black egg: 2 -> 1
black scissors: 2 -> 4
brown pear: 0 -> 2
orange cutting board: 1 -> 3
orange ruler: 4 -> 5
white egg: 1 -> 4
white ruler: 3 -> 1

---

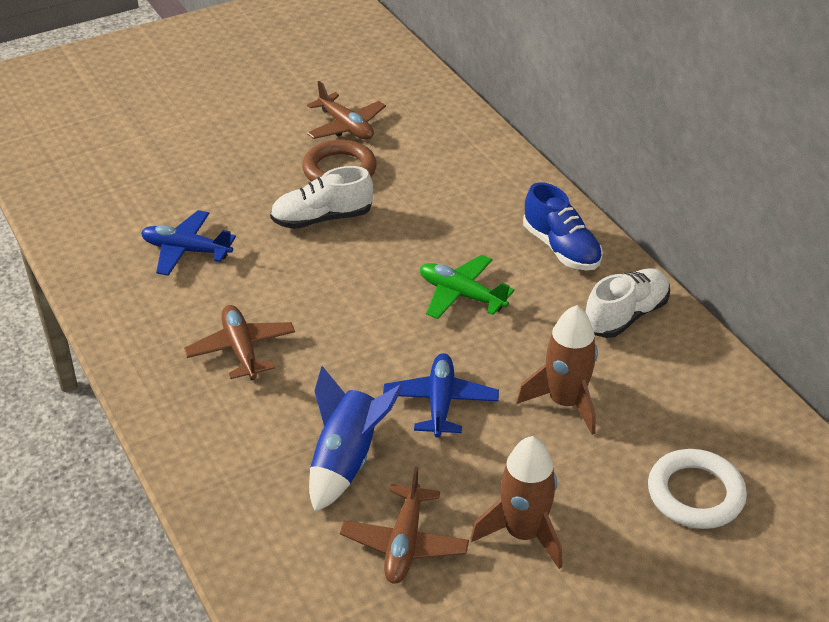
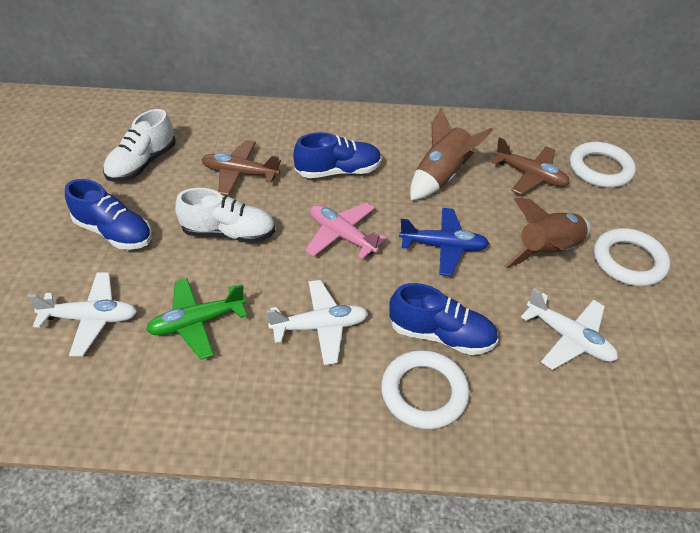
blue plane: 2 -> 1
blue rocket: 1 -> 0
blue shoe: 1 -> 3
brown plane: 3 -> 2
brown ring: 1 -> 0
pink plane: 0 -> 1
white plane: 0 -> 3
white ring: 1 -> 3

» Required work
Starting with the line with "brown pear: 0 -> 2" above and going on through the line with "white ruler: 3 -> 1", transcribe every line exactly, both ends included, and add nothing.

» Answer box
brown pear: 0 -> 2
orange cutting board: 1 -> 3
orange ruler: 4 -> 5
white egg: 1 -> 4
white ruler: 3 -> 1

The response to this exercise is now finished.